Image comparison data
-=-=-

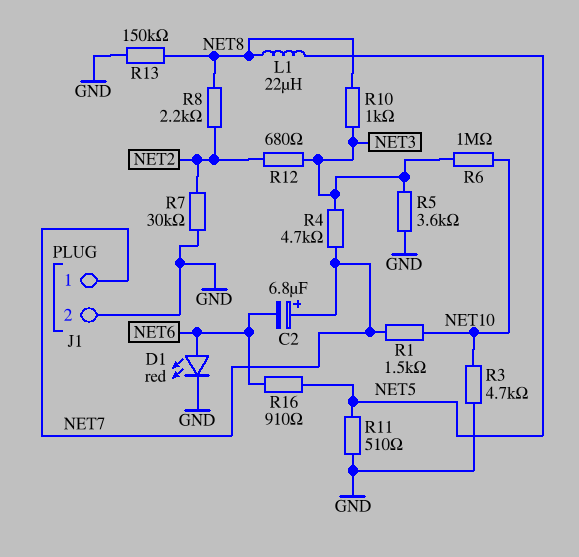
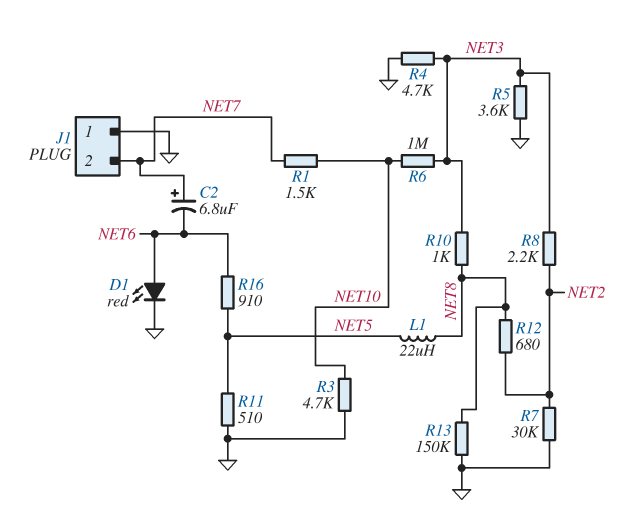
J1 pin 1: NET7 -> GND
J1 pin 2: GND -> NET7
R4: 4.7k (NET3, NET7) -> 4.7k (GND, NET3)
R8: 2.2k (NET2, NET8) -> 2.2k (NET2, NET3)
R12: 680 (NET2, NET3) -> 680 (NET2, NET8)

-=-=-

### What to work on
The response consists of the data above printed line for line, with no pictures.

### Exercise solution
J1 pin 1: NET7 -> GND
J1 pin 2: GND -> NET7
R4: 4.7k (NET3, NET7) -> 4.7k (GND, NET3)
R8: 2.2k (NET2, NET8) -> 2.2k (NET2, NET3)
R12: 680 (NET2, NET3) -> 680 (NET2, NET8)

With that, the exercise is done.